## WHAT TO PRODUCE
Reproduce all the material verbatim, down to the last line.

## EXERCISE INPUT
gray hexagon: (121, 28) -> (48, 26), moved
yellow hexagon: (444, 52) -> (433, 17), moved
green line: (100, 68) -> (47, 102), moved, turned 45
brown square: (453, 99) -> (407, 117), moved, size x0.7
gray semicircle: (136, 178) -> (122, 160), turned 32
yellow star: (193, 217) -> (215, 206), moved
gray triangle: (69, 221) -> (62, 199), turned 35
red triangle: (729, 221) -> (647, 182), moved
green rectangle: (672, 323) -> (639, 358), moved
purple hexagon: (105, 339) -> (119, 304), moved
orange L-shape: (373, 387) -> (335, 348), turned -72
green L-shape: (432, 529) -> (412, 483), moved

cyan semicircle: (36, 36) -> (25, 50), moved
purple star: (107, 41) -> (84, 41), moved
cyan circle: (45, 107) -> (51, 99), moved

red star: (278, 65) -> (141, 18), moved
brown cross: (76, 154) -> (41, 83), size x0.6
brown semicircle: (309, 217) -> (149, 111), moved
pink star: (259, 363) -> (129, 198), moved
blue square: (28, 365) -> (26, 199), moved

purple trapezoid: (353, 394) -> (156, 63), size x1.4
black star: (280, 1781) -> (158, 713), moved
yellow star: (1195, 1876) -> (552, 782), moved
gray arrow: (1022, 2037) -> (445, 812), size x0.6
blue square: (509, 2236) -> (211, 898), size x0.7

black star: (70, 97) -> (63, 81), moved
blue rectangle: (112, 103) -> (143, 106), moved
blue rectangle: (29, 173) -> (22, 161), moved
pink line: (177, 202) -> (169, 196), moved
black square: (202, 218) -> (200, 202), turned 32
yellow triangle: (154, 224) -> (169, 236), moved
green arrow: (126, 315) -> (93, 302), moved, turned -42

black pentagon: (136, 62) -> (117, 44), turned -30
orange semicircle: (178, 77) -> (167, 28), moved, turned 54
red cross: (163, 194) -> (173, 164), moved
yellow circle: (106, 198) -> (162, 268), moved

## TASK RESULT
gray hexagon: (121, 28) -> (48, 26), moved
yellow hexagon: (444, 52) -> (433, 17), moved
green line: (100, 68) -> (47, 102), moved, turned 45
brown square: (453, 99) -> (407, 117), moved, size x0.7
gray semicircle: (136, 178) -> (122, 160), turned 32
yellow star: (193, 217) -> (215, 206), moved
gray triangle: (69, 221) -> (62, 199), turned 35
red triangle: (729, 221) -> (647, 182), moved
green rectangle: (672, 323) -> (639, 358), moved
purple hexagon: (105, 339) -> (119, 304), moved
orange L-shape: (373, 387) -> (335, 348), turned -72
green L-shape: (432, 529) -> (412, 483), moved

cyan semicircle: (36, 36) -> (25, 50), moved
purple star: (107, 41) -> (84, 41), moved
cyan circle: (45, 107) -> (51, 99), moved

red star: (278, 65) -> (141, 18), moved
brown cross: (76, 154) -> (41, 83), size x0.6
brown semicircle: (309, 217) -> (149, 111), moved
pink star: (259, 363) -> (129, 198), moved
blue square: (28, 365) -> (26, 199), moved

purple trapezoid: (353, 394) -> (156, 63), size x1.4
black star: (280, 1781) -> (158, 713), moved
yellow star: (1195, 1876) -> (552, 782), moved
gray arrow: (1022, 2037) -> (445, 812), size x0.6
blue square: (509, 2236) -> (211, 898), size x0.7

black star: (70, 97) -> (63, 81), moved
blue rectangle: (112, 103) -> (143, 106), moved
blue rectangle: (29, 173) -> (22, 161), moved
pink line: (177, 202) -> (169, 196), moved
black square: (202, 218) -> (200, 202), turned 32
yellow triangle: (154, 224) -> (169, 236), moved
green arrow: (126, 315) -> (93, 302), moved, turned -42

black pentagon: (136, 62) -> (117, 44), turned -30
orange semicircle: (178, 77) -> (167, 28), moved, turned 54
red cross: (163, 194) -> (173, 164), moved
yellow circle: (106, 198) -> (162, 268), moved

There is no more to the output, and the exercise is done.